Problem to work on
Every line in the records below between the one holding "grey pencil: 5 -> 7" and the one holding "red strawberry: 6 -> 5", inclusive, is to be set down exactly; all other lines are to be left out.

Data supplied
▼

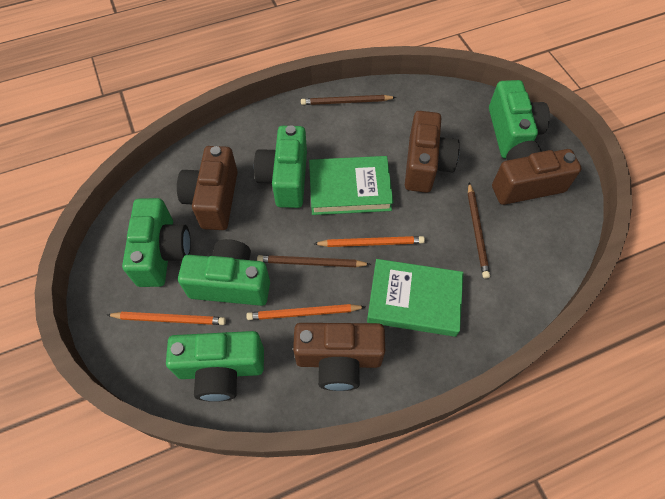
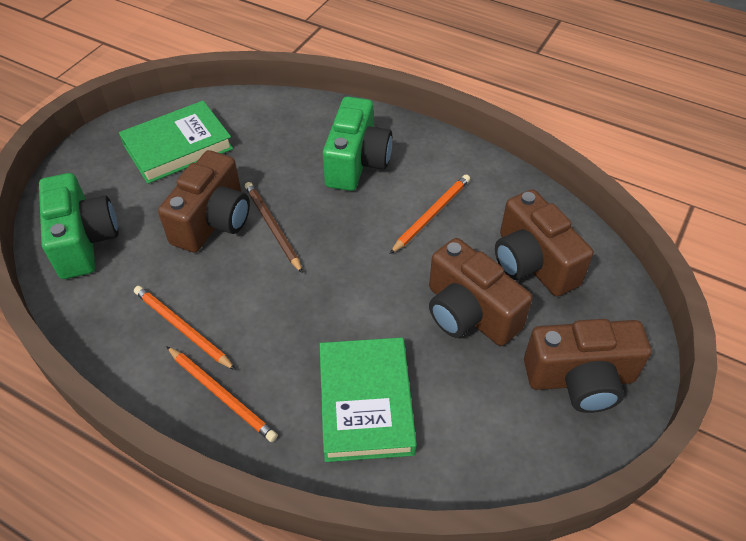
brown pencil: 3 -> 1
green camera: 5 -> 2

▲
▼

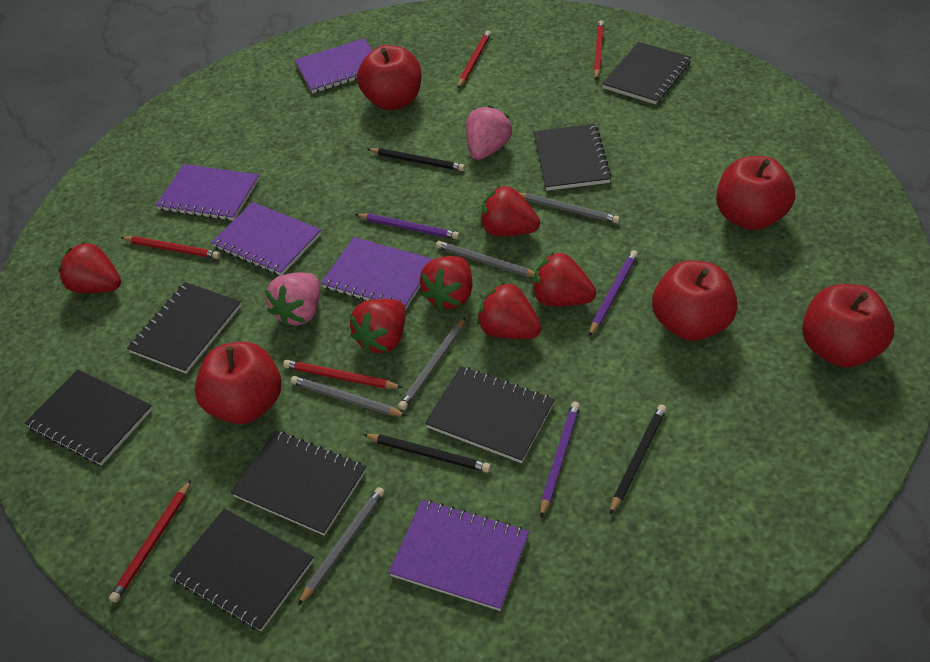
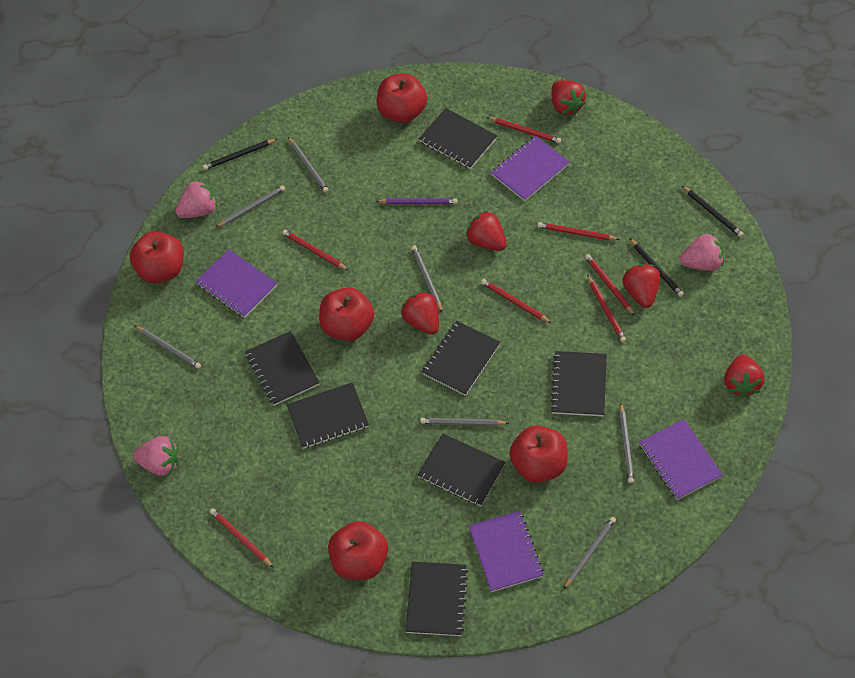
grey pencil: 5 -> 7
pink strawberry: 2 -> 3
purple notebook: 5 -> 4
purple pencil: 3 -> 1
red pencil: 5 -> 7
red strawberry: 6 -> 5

▲

Answer
grey pencil: 5 -> 7
pink strawberry: 2 -> 3
purple notebook: 5 -> 4
purple pencil: 3 -> 1
red pencil: 5 -> 7
red strawberry: 6 -> 5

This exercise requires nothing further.